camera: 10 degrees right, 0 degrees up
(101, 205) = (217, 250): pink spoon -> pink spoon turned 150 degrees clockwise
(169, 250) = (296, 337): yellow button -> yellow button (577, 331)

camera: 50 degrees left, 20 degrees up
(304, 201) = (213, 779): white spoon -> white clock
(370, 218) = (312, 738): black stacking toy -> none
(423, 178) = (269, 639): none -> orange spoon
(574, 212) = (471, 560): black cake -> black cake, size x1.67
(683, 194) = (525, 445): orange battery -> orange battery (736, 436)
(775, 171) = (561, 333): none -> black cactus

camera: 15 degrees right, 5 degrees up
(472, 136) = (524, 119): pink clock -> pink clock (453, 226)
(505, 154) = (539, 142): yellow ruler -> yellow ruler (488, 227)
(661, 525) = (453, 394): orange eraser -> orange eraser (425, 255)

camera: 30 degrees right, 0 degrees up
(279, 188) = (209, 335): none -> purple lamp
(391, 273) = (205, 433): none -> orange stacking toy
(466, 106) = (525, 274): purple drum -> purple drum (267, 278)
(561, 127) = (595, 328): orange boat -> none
=-=-=
*Directions*. The reply must present every entry, transcribed with its exact wording.

*Your response*.
camera: 10 degrees right, 0 degrees up
(101, 205) = (217, 250): pink spoon -> pink spoon turned 150 degrees clockwise
(169, 250) = (296, 337): yellow button -> yellow button (577, 331)

camera: 50 degrees left, 20 degrees up
(304, 201) = (213, 779): white spoon -> white clock
(370, 218) = (312, 738): black stacking toy -> none
(423, 178) = (269, 639): none -> orange spoon
(574, 212) = (471, 560): black cake -> black cake, size x1.67
(683, 194) = (525, 445): orange battery -> orange battery (736, 436)
(775, 171) = (561, 333): none -> black cactus

camera: 15 degrees right, 5 degrees up
(472, 136) = (524, 119): pink clock -> pink clock (453, 226)
(505, 154) = (539, 142): yellow ruler -> yellow ruler (488, 227)
(661, 525) = (453, 394): orange eraser -> orange eraser (425, 255)

camera: 30 degrees right, 0 degrees up
(279, 188) = (209, 335): none -> purple lamp
(391, 273) = (205, 433): none -> orange stacking toy
(466, 106) = (525, 274): purple drum -> purple drum (267, 278)
(561, 127) = (595, 328): orange boat -> none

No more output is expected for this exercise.